[INPUT FOR THIS TASK — start]

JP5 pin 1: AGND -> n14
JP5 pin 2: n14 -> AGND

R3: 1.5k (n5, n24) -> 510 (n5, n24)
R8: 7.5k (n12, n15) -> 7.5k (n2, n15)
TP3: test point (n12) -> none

[INPUT FOR THIS TASK — finish]
[INPUT FOR THIS TASK — start]

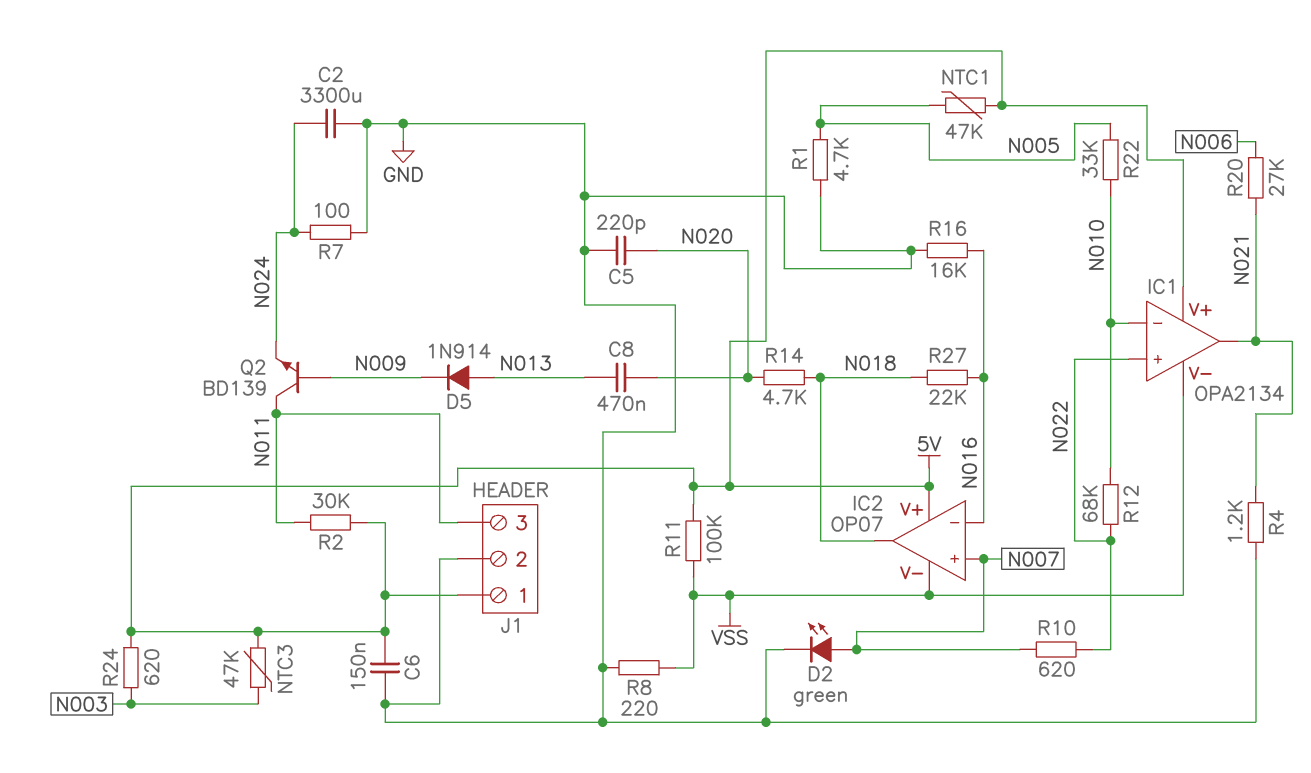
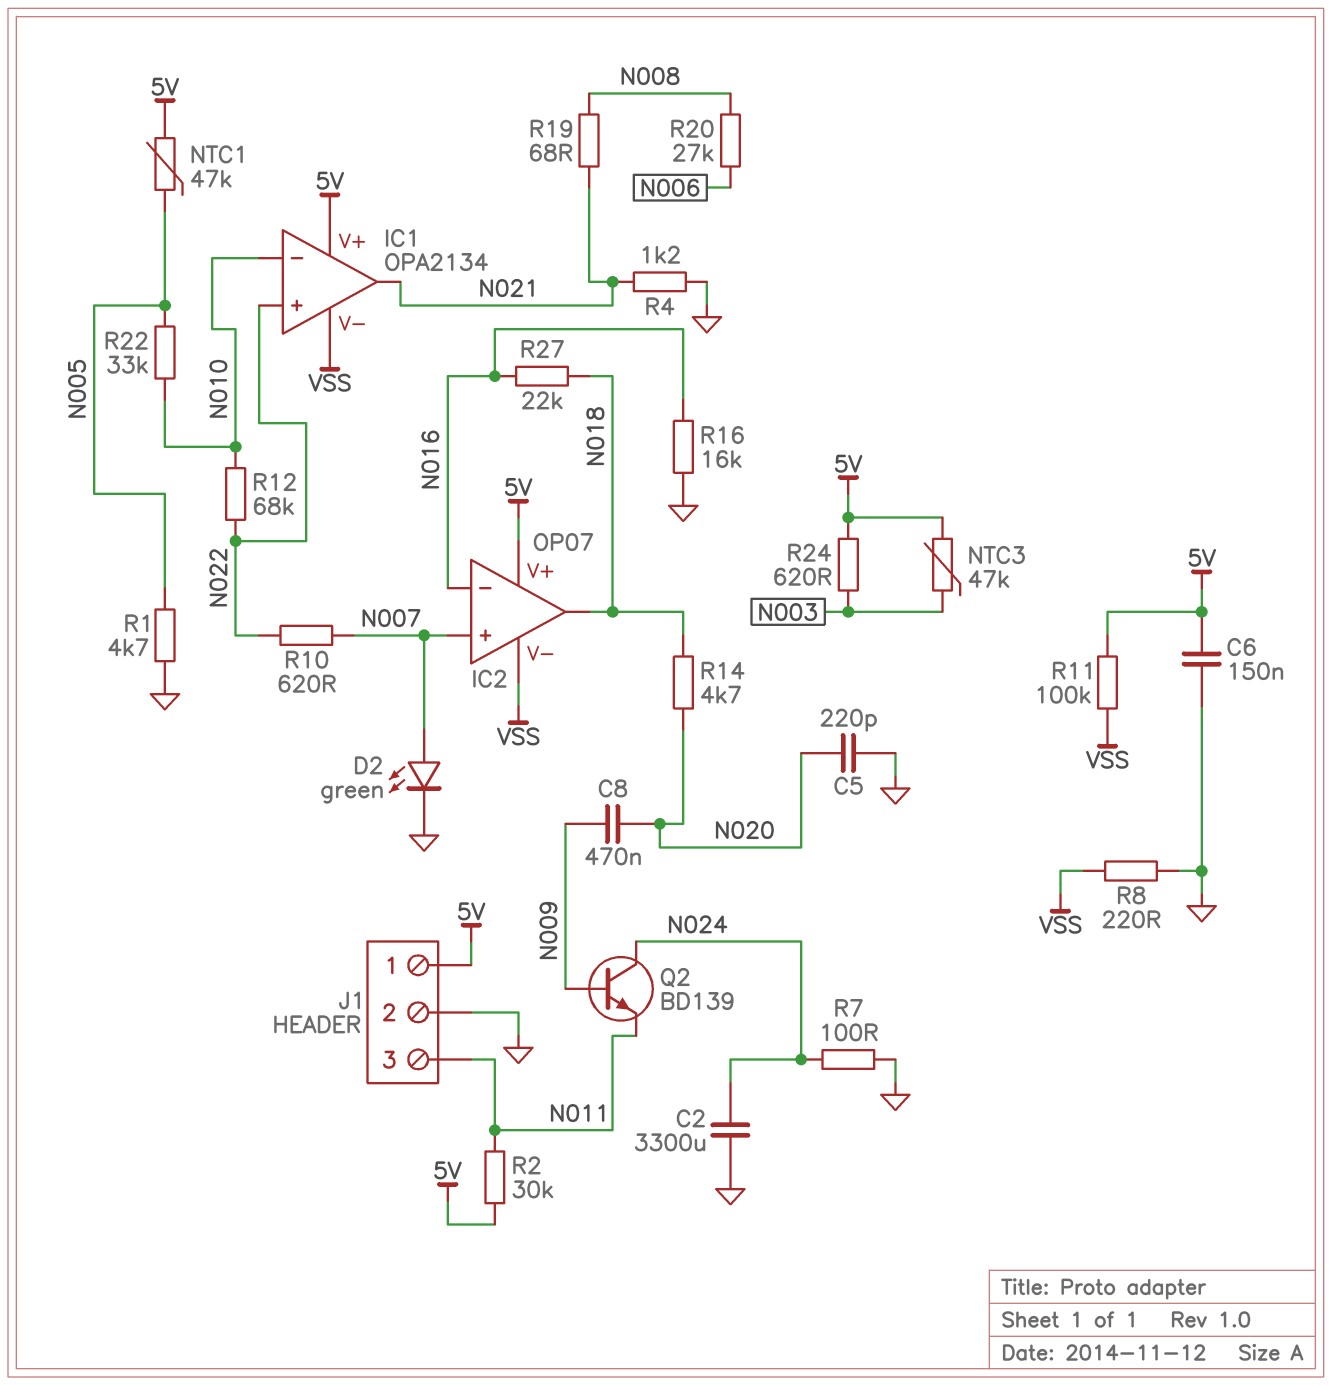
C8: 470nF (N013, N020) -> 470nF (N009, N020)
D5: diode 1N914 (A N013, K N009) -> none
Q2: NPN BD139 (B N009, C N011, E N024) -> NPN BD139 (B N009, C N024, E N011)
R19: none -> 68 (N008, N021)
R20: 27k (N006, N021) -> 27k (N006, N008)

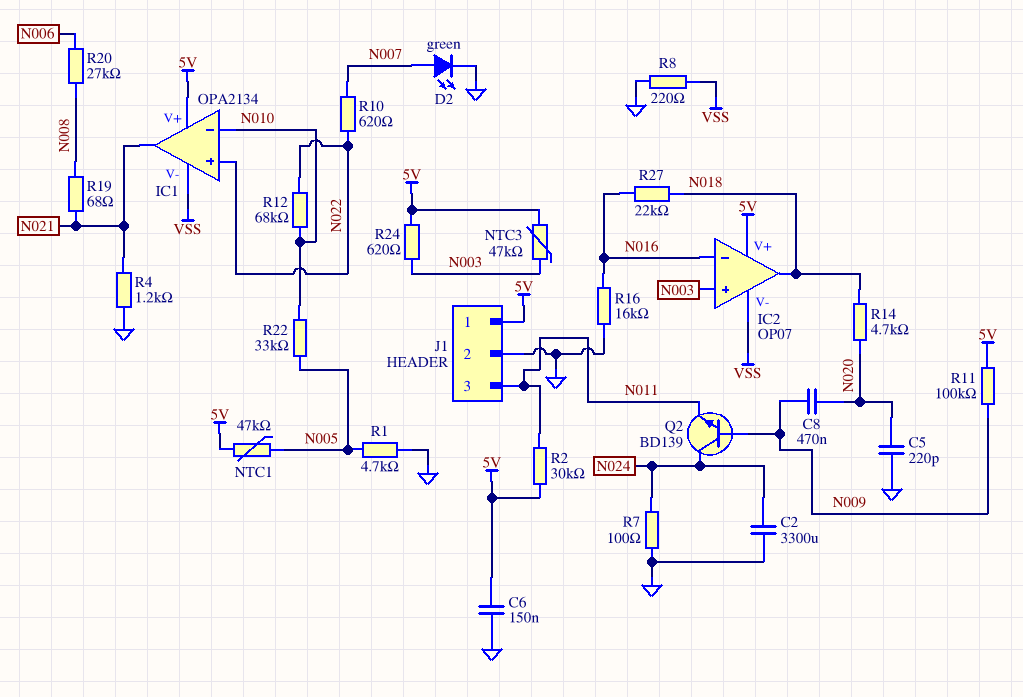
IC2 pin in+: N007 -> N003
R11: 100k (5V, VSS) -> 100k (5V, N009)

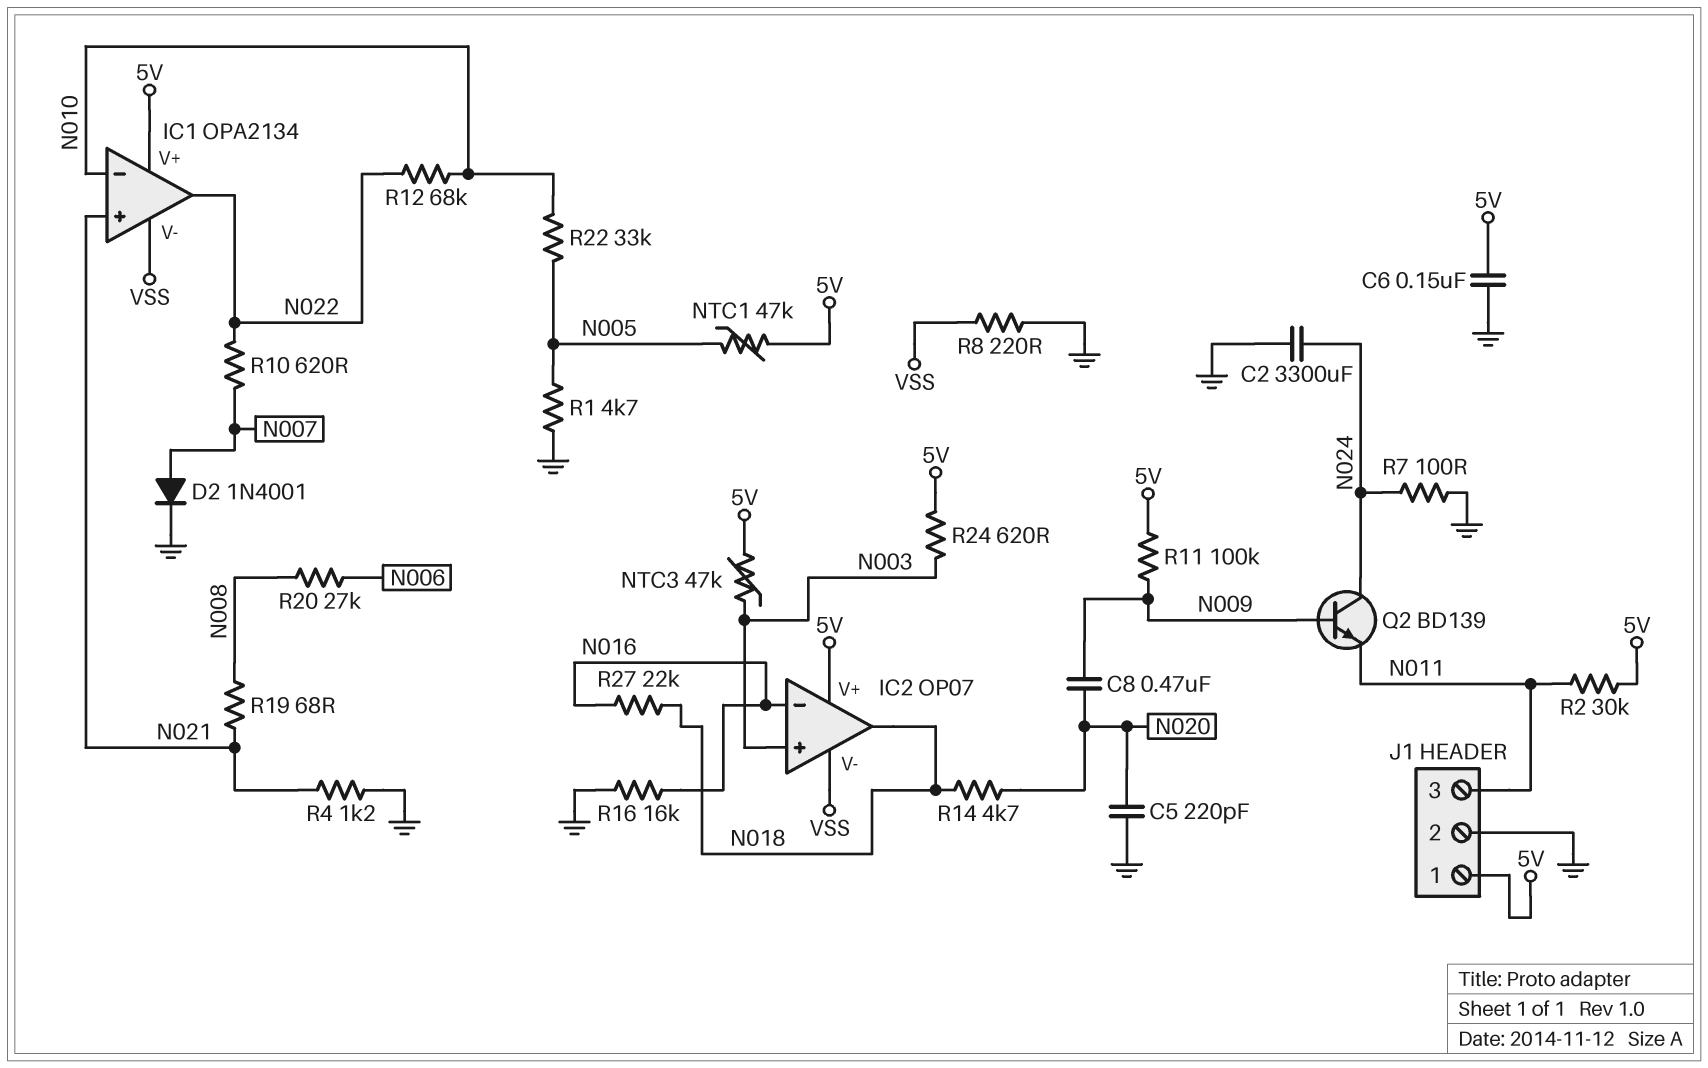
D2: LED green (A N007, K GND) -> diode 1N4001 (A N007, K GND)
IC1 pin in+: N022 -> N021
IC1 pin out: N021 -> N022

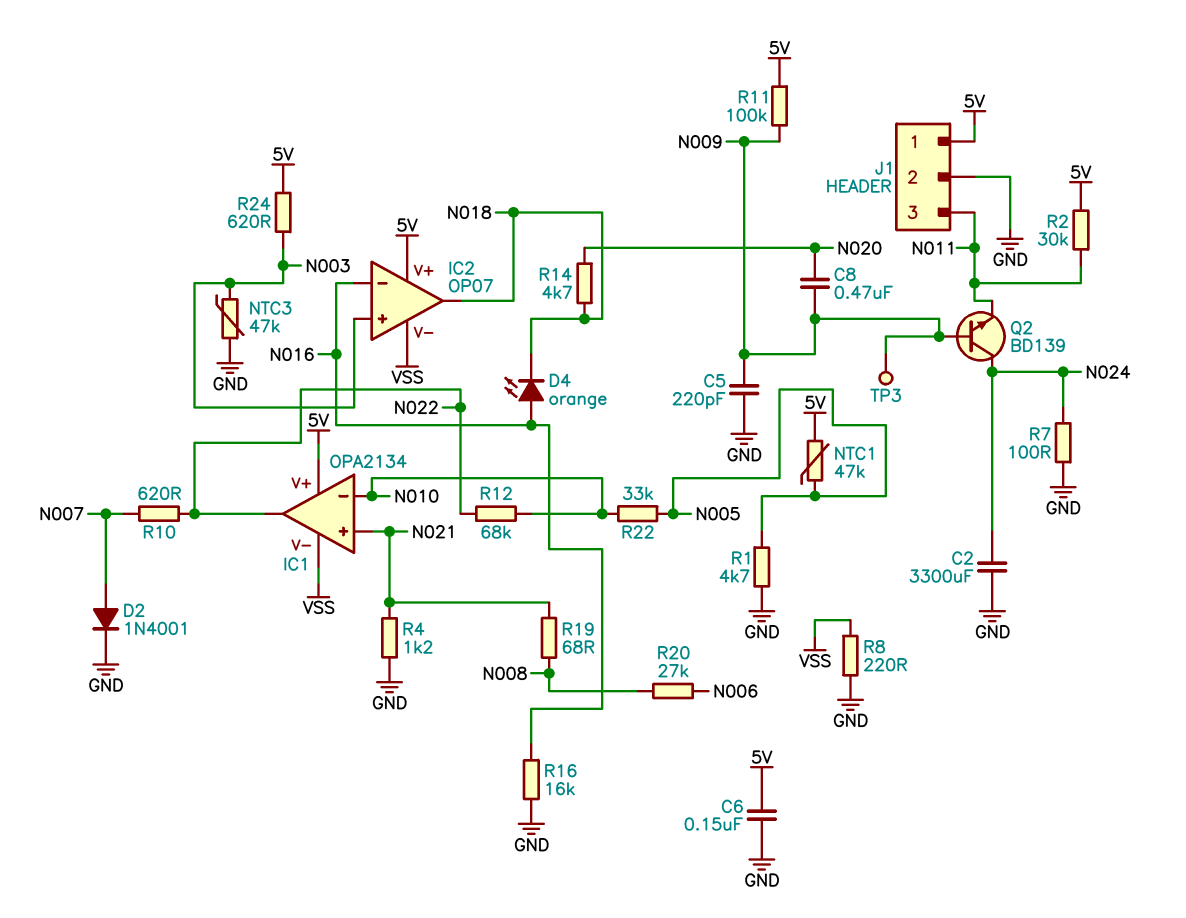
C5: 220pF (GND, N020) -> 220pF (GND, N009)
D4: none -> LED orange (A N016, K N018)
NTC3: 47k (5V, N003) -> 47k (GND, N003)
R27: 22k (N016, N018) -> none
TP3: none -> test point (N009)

[INPUT FOR THIS TASK — finish]
[INPUT FOR THIS TASK — start]

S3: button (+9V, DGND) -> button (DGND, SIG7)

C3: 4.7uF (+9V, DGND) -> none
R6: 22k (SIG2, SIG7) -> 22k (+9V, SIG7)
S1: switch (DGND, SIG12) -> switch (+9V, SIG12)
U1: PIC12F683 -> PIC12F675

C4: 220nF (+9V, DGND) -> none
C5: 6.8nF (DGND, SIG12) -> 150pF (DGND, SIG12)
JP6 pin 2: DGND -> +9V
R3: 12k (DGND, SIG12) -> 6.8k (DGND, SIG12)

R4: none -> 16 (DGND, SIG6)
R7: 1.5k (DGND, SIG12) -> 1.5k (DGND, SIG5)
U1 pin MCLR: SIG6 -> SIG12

[INPUT FOR THIS TASK — finish]

PROBLEM TO SOLVE: In the records above, find each line that holds the word "DGND"; copy all such lines.

ANSWER SECTION:
S3: button (+9V, DGND) -> button (DGND, SIG7)
C3: 4.7uF (+9V, DGND) -> none
S1: switch (DGND, SIG12) -> switch (+9V, SIG12)
C4: 220nF (+9V, DGND) -> none
C5: 6.8nF (DGND, SIG12) -> 150pF (DGND, SIG12)
JP6 pin 2: DGND -> +9V
R3: 12k (DGND, SIG12) -> 6.8k (DGND, SIG12)
R4: none -> 16 (DGND, SIG6)
R7: 1.5k (DGND, SIG12) -> 1.5k (DGND, SIG5)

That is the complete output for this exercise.